»»

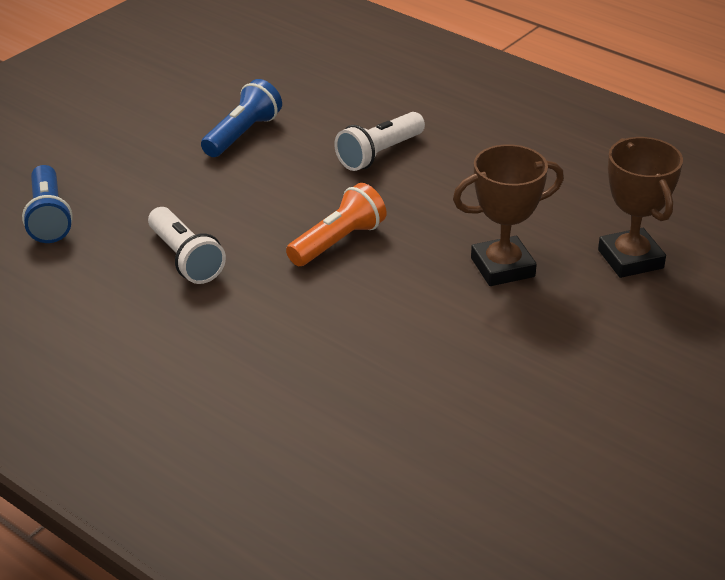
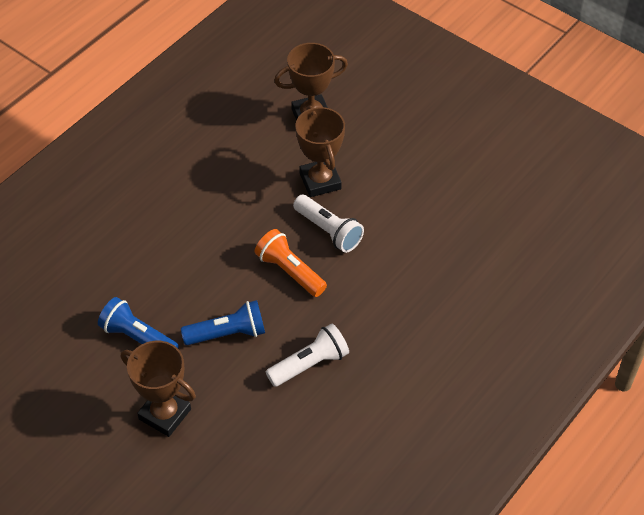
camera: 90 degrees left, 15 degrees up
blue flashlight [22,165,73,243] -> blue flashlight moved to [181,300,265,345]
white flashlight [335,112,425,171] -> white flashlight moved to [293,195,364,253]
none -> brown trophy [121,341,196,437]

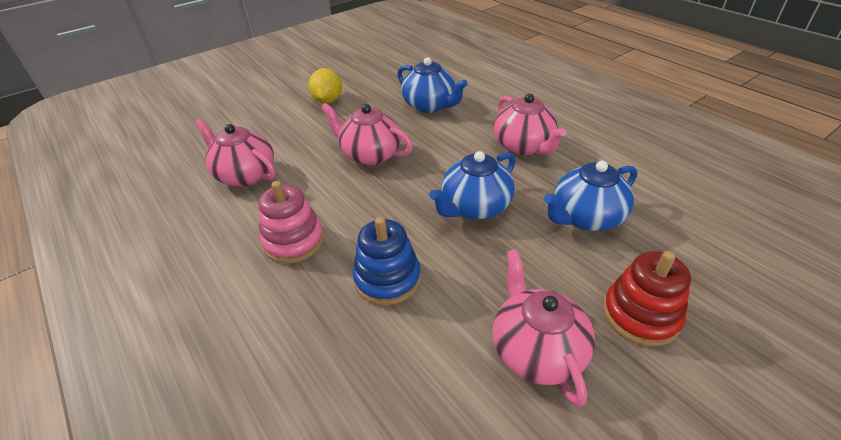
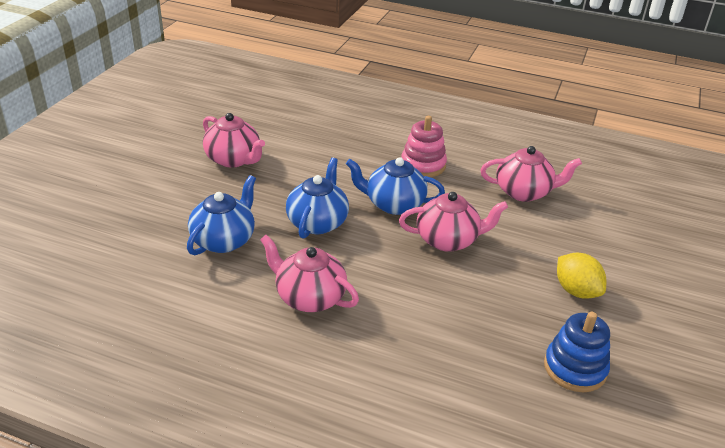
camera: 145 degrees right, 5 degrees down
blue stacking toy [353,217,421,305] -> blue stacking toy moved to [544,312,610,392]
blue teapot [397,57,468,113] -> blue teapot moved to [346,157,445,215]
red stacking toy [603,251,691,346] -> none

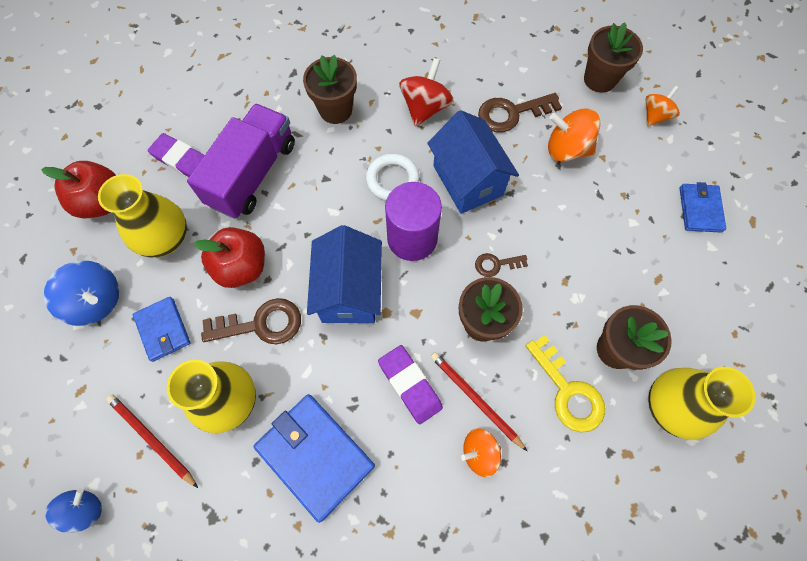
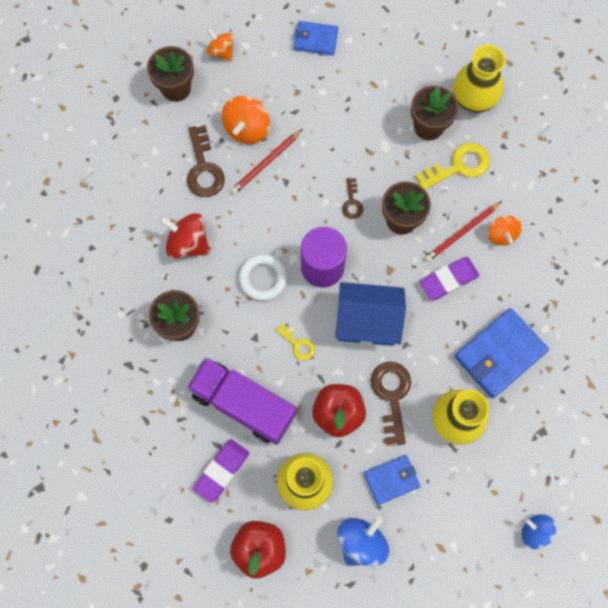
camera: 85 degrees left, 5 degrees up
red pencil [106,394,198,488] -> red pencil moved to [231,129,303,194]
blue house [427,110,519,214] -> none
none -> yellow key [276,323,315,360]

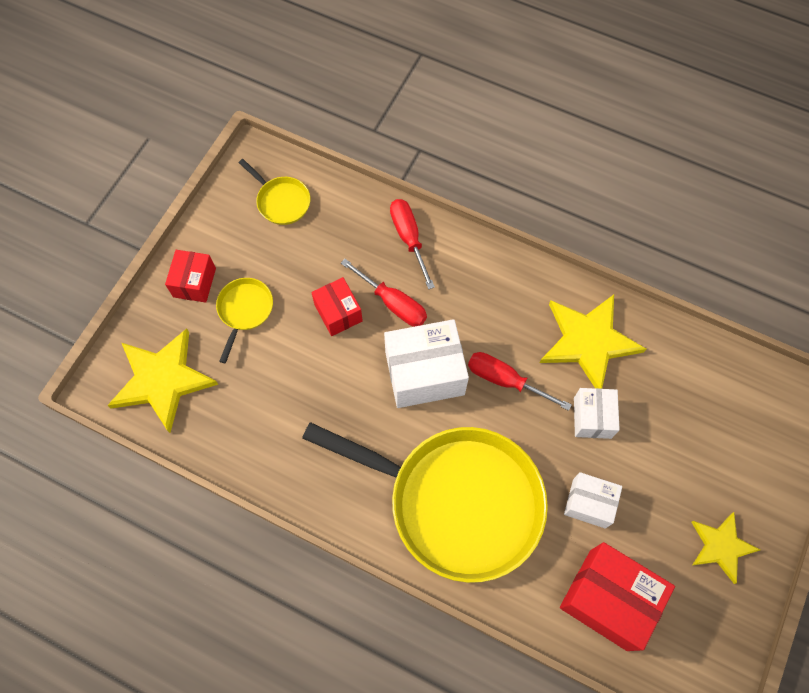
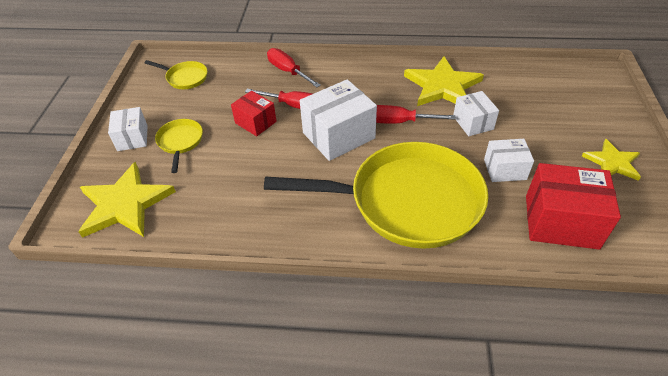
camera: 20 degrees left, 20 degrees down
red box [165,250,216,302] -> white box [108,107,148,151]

««

• _EXERCISE_: When a line in the data holds the word "down", show that line.

• _EXPECTED ANSWER_:
camera: 145 degrees right, 5 degrees down
camera: 20 degrees left, 20 degrees down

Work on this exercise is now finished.